### Description of the task
Select every line in the records that contains the word "major", and copy each of those lines.

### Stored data
— begin —

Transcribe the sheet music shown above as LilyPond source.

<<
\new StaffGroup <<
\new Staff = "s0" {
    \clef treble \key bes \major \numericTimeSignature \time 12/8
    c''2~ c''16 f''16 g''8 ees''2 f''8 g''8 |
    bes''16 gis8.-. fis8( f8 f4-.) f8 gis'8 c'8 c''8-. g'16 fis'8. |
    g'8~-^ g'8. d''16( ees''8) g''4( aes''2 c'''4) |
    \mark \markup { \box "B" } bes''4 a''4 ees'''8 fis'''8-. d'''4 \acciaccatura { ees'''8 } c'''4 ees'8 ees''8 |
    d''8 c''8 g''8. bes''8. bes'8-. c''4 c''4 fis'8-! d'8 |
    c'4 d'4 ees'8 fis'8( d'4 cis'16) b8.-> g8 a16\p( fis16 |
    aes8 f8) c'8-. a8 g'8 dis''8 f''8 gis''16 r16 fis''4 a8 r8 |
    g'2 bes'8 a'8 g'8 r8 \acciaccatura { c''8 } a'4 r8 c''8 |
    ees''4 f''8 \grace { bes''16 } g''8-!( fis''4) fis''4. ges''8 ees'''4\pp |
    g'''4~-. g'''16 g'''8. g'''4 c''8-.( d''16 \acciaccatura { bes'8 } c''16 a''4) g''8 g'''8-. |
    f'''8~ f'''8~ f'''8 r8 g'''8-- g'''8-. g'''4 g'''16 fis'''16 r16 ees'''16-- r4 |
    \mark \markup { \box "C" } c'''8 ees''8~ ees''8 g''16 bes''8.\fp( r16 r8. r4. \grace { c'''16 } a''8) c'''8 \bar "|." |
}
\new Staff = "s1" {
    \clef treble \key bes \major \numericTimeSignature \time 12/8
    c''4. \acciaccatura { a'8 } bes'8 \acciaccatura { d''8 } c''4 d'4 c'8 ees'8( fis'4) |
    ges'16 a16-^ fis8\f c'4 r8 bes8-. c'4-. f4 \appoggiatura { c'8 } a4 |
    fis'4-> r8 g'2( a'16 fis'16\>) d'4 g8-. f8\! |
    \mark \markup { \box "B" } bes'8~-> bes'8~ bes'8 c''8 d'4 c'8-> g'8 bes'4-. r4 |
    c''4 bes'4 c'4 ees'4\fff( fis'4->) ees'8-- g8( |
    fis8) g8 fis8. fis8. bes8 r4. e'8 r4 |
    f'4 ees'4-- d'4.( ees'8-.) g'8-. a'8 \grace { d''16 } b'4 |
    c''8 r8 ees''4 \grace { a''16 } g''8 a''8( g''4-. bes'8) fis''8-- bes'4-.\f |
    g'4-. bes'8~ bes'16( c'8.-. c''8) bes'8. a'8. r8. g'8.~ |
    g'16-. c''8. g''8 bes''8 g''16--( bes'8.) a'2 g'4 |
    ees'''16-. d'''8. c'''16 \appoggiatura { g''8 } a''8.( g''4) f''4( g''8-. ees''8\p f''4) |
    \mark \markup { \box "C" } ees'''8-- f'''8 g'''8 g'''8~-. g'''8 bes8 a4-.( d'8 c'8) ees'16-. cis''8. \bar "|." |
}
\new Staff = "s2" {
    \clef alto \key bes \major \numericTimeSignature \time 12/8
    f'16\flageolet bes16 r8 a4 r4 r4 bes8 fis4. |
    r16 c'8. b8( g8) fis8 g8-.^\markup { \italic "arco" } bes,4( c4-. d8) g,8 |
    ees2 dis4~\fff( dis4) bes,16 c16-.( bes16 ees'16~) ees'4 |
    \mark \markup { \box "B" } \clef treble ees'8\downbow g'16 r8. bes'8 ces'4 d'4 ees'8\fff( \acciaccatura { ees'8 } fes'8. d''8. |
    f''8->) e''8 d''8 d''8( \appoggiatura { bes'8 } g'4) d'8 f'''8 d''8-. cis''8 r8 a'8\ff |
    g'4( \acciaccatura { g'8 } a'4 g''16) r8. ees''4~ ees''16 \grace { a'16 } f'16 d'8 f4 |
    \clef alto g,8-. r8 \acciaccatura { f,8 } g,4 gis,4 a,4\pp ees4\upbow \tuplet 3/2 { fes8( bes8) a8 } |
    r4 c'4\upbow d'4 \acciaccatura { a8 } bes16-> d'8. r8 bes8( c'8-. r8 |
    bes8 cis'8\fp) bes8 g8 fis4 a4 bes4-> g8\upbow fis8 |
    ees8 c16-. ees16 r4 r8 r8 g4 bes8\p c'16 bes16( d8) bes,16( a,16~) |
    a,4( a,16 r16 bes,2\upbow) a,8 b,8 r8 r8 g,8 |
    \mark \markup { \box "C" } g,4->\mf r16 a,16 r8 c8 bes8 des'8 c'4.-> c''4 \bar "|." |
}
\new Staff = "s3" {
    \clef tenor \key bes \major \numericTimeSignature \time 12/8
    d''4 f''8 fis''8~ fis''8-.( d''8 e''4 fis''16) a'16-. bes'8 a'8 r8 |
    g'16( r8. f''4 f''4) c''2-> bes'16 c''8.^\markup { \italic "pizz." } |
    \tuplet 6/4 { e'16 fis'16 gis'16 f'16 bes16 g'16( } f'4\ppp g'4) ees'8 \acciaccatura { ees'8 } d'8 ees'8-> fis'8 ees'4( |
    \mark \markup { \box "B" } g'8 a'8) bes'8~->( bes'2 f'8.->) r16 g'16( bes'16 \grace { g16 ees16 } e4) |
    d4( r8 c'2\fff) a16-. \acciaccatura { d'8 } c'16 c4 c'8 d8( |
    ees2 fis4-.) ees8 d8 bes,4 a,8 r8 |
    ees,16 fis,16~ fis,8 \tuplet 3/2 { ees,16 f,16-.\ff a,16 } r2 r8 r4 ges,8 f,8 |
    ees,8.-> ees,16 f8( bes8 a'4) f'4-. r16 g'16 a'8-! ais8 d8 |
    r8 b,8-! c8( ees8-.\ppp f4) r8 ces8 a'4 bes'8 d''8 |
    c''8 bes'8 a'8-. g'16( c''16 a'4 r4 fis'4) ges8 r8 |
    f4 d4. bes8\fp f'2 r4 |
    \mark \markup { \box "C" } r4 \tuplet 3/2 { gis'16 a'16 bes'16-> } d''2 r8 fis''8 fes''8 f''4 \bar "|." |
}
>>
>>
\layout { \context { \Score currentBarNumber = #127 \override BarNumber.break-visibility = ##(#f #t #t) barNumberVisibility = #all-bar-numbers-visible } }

— end —

### The reply
    \clef treble \key bes \major \numericTimeSignature \time 12/8
    \clef treble \key bes \major \numericTimeSignature \time 12/8
    \clef alto \key bes \major \numericTimeSignature \time 12/8
    \clef tenor \key bes \major \numericTimeSignature \time 12/8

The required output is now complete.